Challenge
Convert the stretch of material from its start through the line containing "1: (774, 410)" into a JSON list of strings, one string per line, with blank lines skipped. Leave the pictures out of the answer.

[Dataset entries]
------------------------------------------------

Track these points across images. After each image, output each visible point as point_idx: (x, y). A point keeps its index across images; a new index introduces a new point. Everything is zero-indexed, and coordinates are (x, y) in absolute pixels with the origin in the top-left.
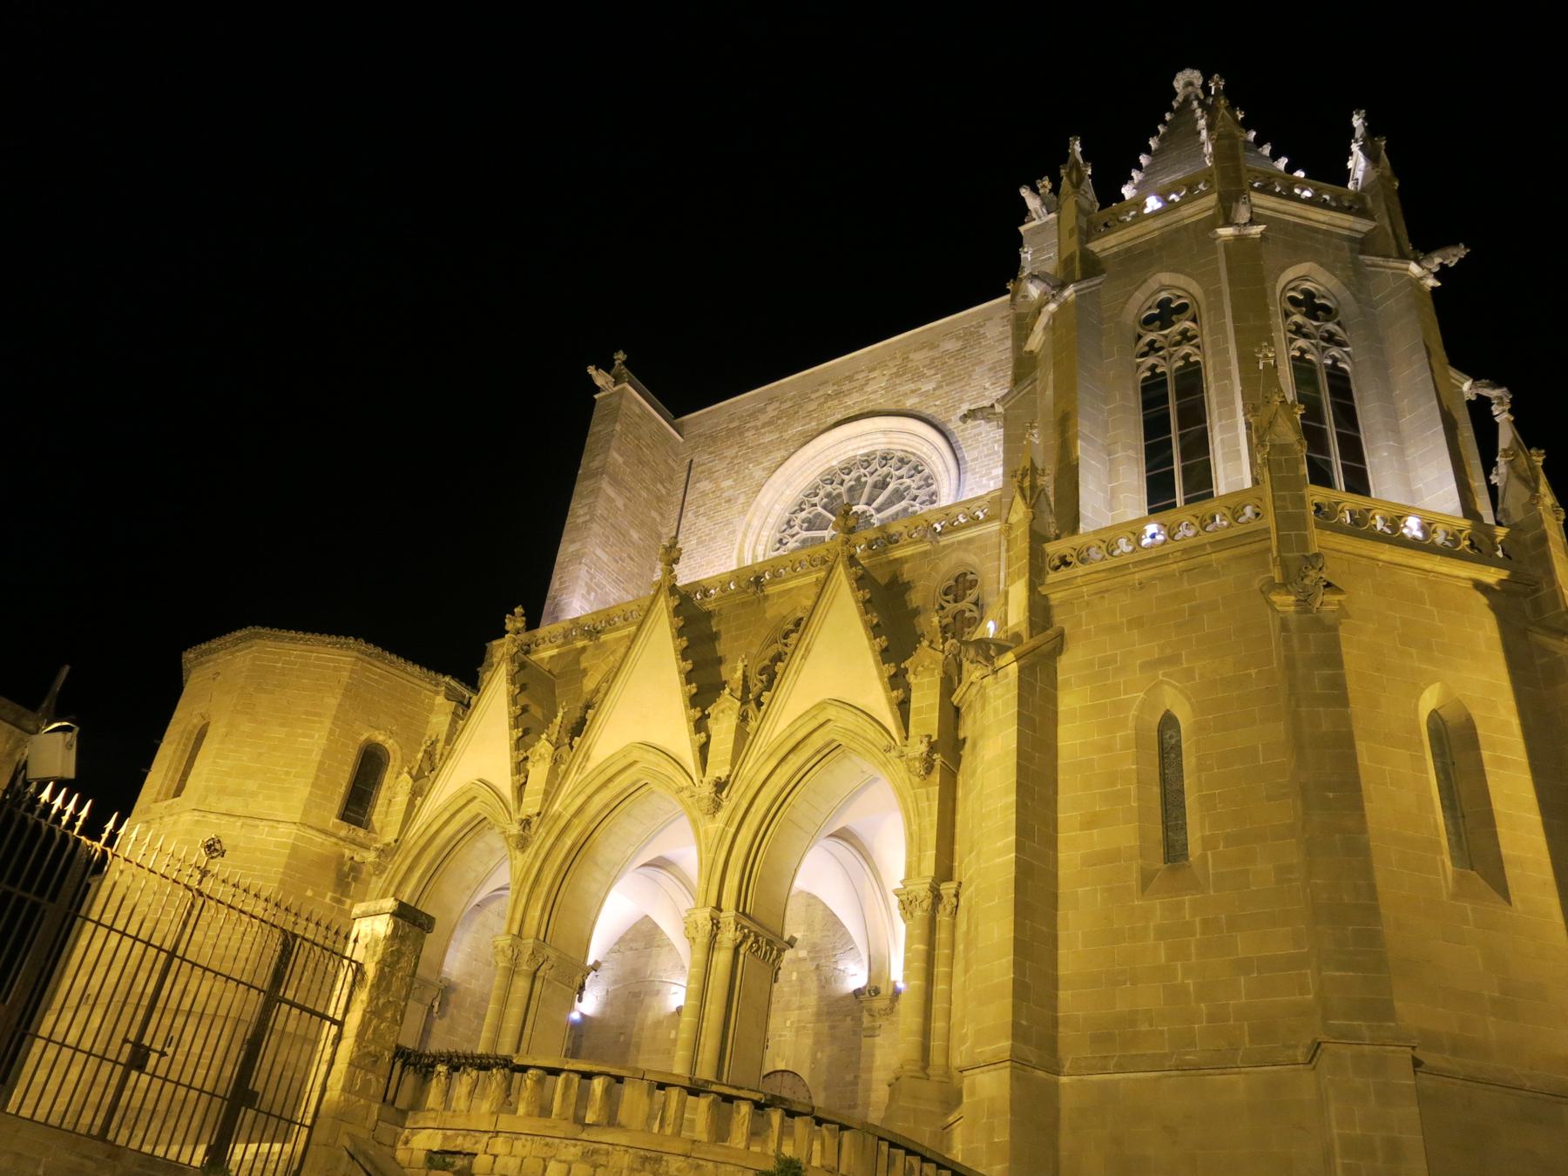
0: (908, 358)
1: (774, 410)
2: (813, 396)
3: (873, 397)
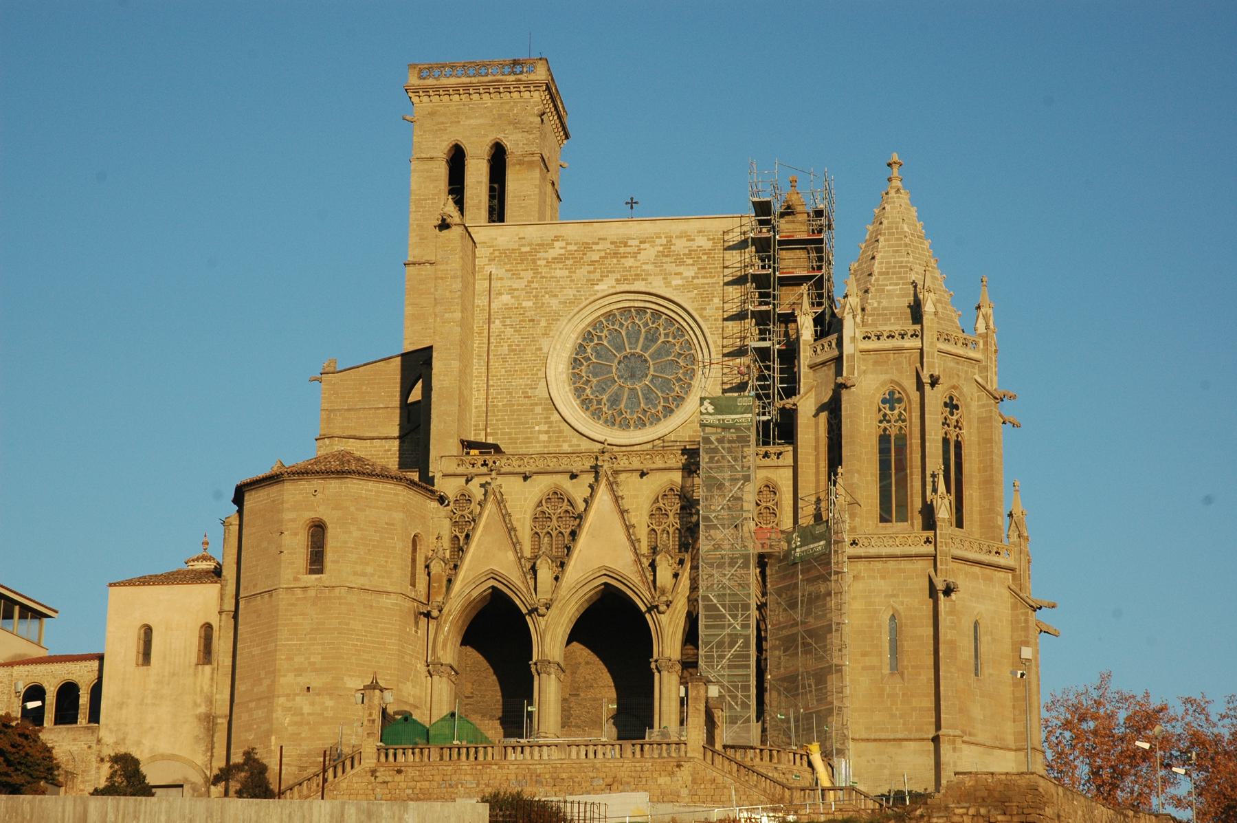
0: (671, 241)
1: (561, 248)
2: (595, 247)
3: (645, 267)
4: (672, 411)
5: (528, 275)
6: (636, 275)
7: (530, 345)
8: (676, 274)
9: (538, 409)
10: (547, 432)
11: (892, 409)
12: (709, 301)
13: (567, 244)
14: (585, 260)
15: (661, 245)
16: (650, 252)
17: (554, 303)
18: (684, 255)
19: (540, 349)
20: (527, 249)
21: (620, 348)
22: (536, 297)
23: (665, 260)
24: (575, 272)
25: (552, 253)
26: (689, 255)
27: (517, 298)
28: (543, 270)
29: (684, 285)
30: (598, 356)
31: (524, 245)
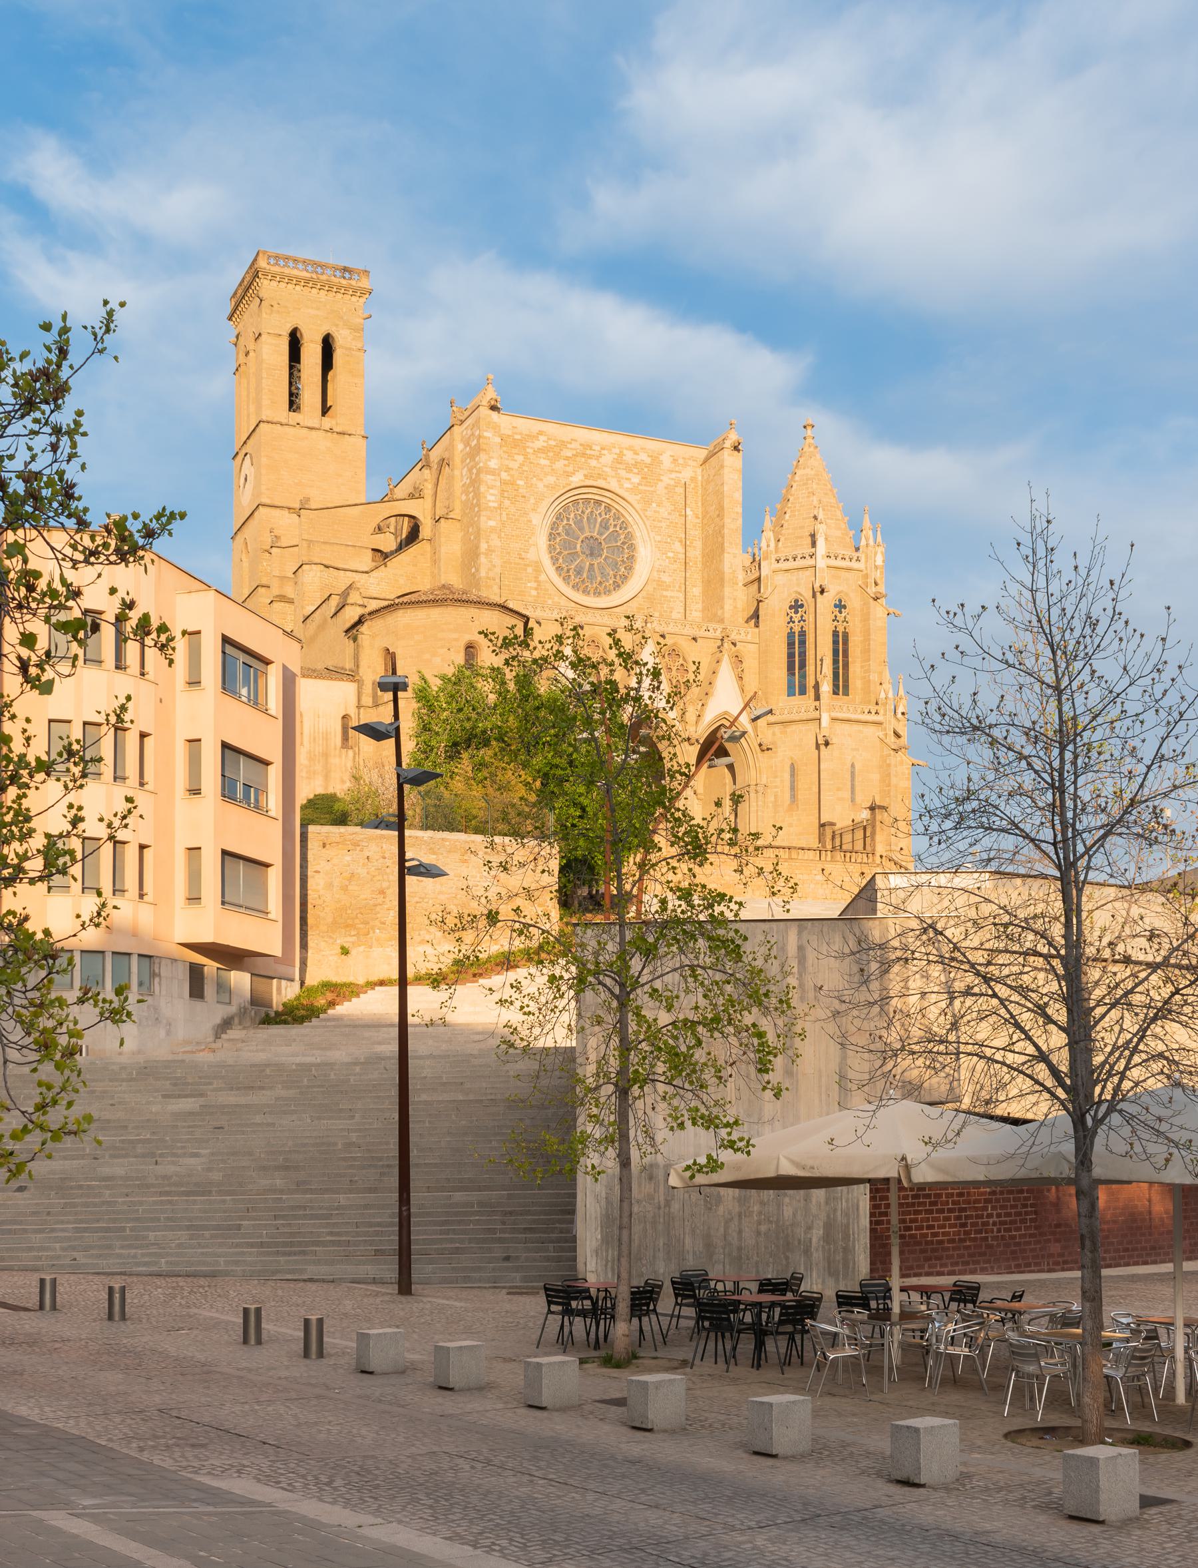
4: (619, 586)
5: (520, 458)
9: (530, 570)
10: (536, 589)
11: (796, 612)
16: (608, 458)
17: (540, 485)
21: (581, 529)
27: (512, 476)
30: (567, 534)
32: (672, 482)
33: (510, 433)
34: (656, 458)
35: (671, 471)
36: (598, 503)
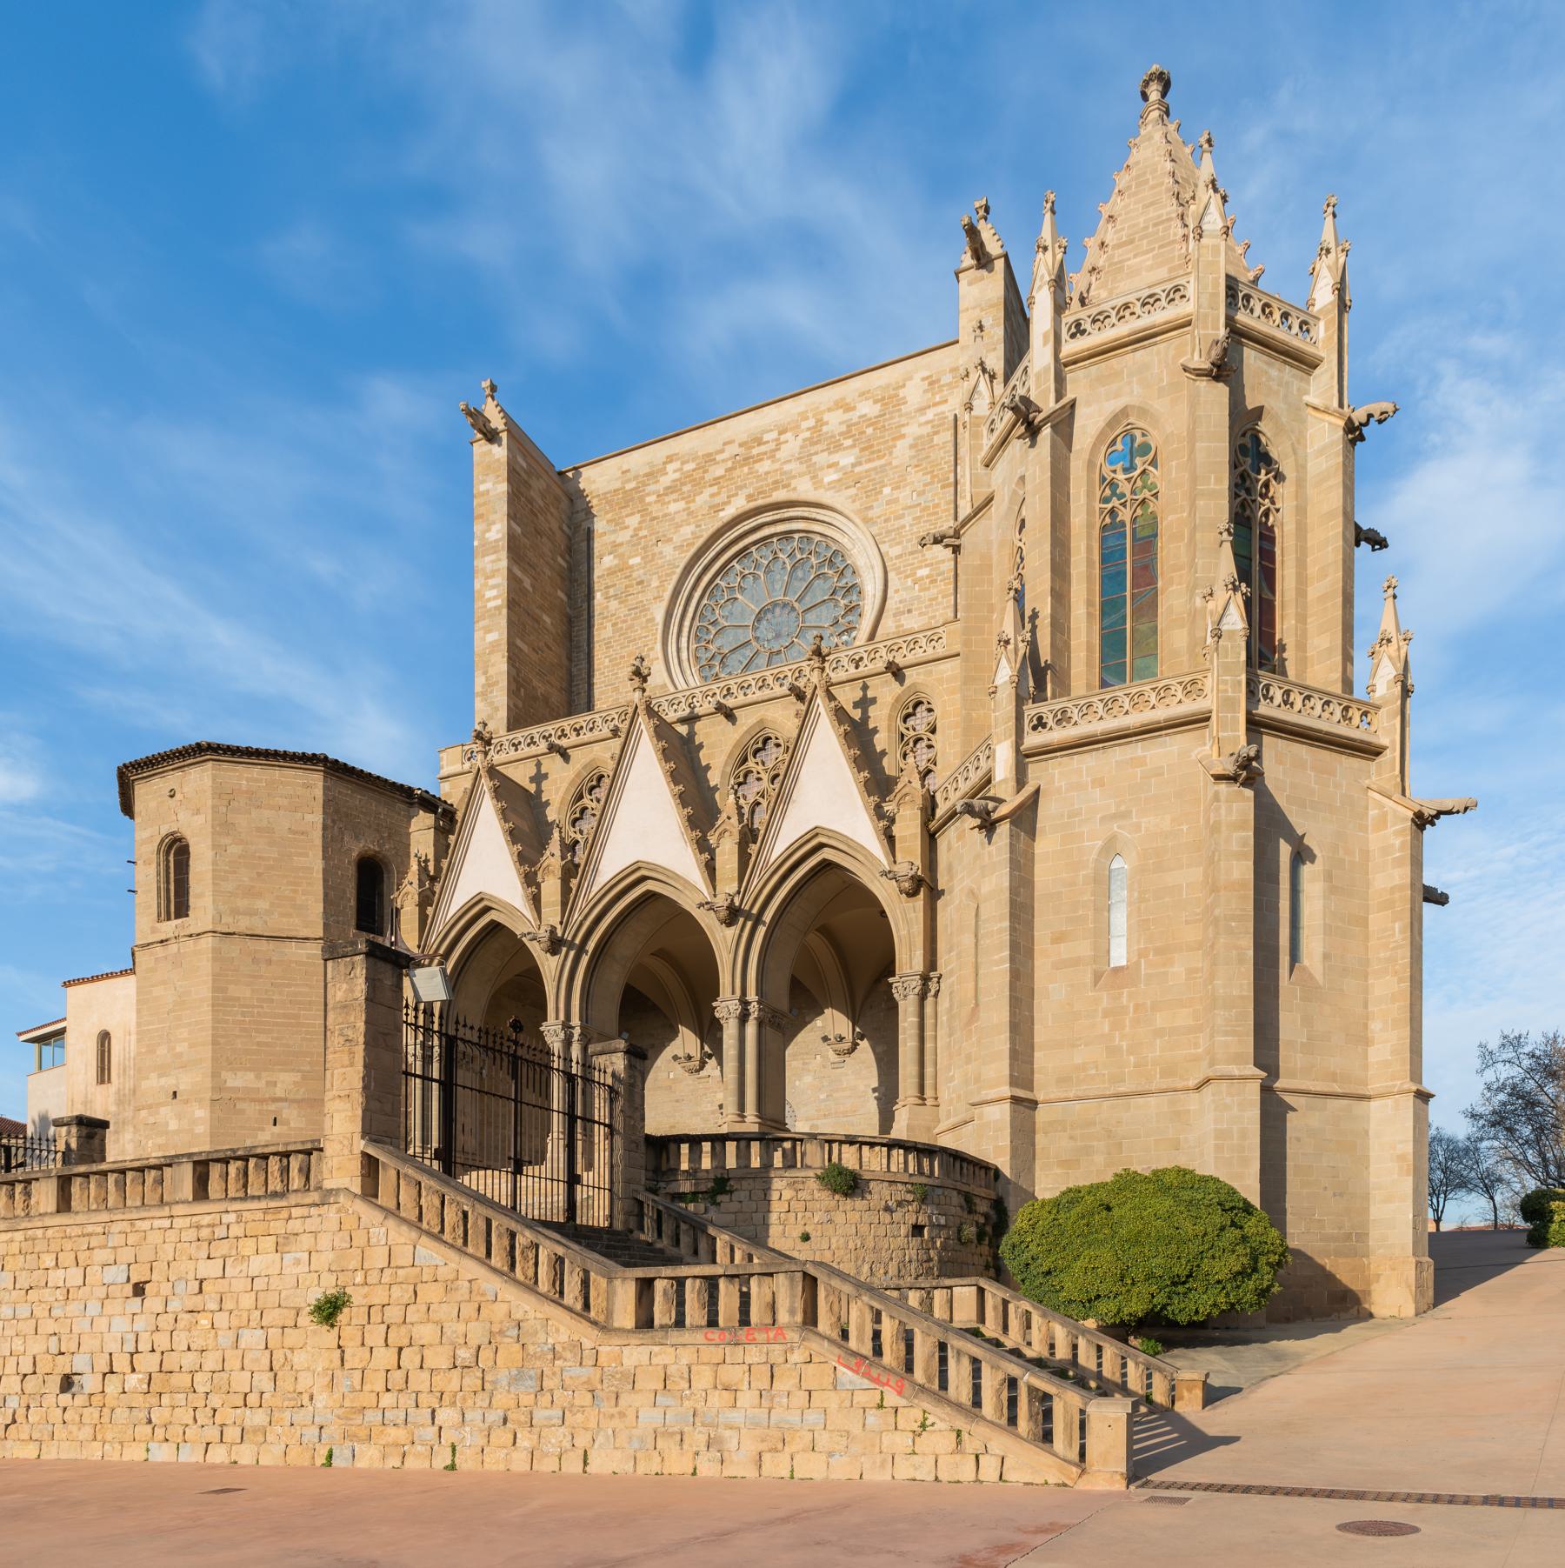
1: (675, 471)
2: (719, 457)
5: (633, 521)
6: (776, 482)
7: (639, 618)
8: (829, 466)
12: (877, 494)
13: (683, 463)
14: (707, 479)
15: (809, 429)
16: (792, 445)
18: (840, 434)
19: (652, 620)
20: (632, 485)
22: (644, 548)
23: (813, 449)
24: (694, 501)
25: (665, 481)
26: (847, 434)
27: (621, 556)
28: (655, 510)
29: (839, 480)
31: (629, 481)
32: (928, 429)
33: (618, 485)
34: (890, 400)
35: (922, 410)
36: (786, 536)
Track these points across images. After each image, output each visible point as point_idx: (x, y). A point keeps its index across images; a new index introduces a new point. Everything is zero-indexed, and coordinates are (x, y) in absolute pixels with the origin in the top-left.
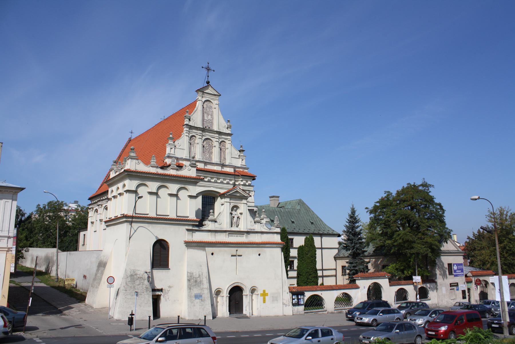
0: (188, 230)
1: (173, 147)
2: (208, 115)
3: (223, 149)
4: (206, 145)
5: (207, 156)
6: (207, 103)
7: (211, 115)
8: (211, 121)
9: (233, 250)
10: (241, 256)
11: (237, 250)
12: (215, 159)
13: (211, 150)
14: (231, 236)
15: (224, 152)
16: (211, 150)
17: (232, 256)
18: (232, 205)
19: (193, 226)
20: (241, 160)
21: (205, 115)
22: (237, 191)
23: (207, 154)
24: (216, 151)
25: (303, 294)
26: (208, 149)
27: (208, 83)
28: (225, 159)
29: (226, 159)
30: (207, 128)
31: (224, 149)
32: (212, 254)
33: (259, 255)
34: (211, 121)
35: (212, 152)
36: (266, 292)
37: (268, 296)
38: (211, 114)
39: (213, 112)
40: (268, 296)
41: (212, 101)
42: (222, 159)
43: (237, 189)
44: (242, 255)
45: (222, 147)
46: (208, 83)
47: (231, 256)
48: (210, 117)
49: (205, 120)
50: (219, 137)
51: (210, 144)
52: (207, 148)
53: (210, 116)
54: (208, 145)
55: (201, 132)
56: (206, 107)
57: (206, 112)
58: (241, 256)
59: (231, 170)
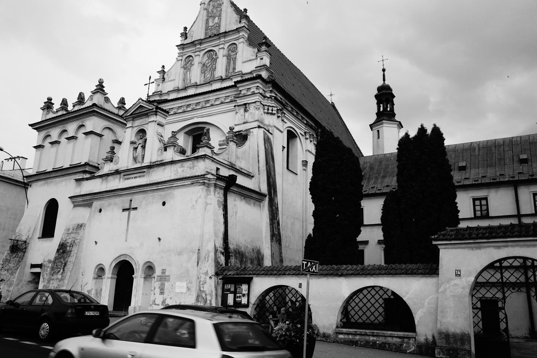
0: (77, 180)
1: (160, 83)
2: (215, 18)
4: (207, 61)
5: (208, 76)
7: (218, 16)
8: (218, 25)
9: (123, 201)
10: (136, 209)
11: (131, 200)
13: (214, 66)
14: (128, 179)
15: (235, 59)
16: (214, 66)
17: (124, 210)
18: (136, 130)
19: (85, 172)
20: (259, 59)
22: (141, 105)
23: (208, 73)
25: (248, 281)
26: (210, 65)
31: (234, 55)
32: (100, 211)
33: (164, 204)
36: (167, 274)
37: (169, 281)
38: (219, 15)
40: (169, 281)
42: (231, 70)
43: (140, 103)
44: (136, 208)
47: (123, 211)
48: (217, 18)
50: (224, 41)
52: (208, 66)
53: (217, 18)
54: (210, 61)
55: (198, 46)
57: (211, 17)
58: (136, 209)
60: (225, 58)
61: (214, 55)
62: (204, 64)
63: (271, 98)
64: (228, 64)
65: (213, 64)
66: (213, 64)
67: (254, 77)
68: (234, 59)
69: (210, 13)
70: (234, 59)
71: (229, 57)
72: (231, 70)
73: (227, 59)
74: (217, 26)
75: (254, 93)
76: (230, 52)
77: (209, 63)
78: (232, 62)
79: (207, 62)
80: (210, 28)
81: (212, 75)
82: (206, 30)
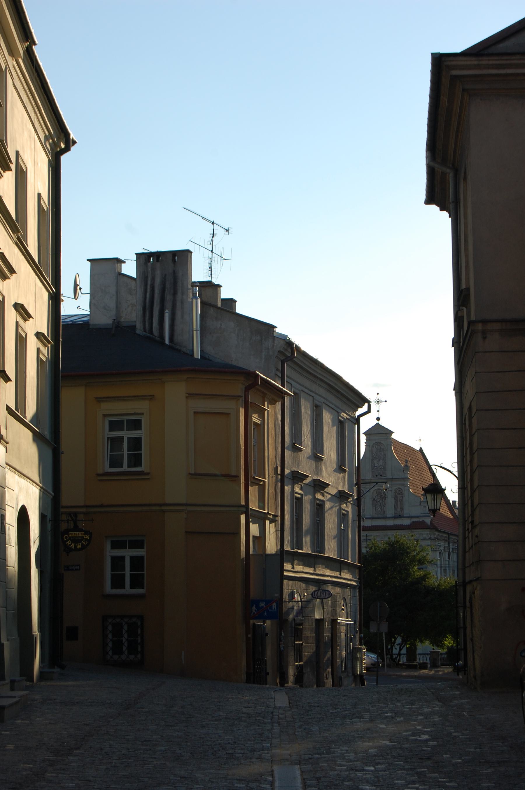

------------------------------------------------

Task response
[
  "Track these points across images. After each image, output each visible point as point_idx: (x, y). A point keeps its index across images; a new index introduces a new point. Everything is zero-indexed, and coordinates are (x, y) in absolute pixels with the origin in the top-left.",
  "0: (908, 358)",
  "1: (774, 410)"
]